(Before-and-after change records)
.....

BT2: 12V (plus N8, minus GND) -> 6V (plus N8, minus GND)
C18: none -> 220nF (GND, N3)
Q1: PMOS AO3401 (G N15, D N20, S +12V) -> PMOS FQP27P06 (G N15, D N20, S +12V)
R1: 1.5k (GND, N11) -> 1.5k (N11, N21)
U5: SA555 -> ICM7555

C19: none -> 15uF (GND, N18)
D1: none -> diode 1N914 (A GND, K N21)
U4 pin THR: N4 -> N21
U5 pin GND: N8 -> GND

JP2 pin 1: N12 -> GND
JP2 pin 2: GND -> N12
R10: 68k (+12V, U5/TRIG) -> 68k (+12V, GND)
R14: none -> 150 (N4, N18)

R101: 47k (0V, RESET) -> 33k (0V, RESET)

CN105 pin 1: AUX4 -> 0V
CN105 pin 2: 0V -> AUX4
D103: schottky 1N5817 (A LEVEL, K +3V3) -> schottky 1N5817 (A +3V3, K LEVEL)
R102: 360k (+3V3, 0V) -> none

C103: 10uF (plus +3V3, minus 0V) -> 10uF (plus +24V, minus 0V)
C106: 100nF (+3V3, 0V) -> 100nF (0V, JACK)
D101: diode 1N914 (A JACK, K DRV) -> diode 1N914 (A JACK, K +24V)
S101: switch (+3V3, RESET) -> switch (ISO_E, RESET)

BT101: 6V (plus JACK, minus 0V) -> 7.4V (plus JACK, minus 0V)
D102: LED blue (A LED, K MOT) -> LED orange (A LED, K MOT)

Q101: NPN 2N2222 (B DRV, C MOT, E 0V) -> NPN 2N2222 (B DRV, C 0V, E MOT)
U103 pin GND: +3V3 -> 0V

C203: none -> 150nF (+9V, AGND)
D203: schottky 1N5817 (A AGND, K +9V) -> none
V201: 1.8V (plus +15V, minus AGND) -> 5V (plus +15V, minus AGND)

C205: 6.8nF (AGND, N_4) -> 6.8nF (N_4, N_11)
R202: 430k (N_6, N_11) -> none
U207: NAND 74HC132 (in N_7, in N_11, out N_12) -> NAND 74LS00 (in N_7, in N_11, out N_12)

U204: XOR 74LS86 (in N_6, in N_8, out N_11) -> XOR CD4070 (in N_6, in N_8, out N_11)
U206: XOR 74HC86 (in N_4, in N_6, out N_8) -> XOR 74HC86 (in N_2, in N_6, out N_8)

.....

● **WHAT YOU ARE ASKED TO DO**:
Across all the records above, find each line with "minus" in it and copy it.

● **RESPONSE BELOW**:
BT2: 12V (plus N8, minus GND) -> 6V (plus N8, minus GND)
C103: 10uF (plus +3V3, minus 0V) -> 10uF (plus +24V, minus 0V)
BT101: 6V (plus JACK, minus 0V) -> 7.4V (plus JACK, minus 0V)
V201: 1.8V (plus +15V, minus AGND) -> 5V (plus +15V, minus AGND)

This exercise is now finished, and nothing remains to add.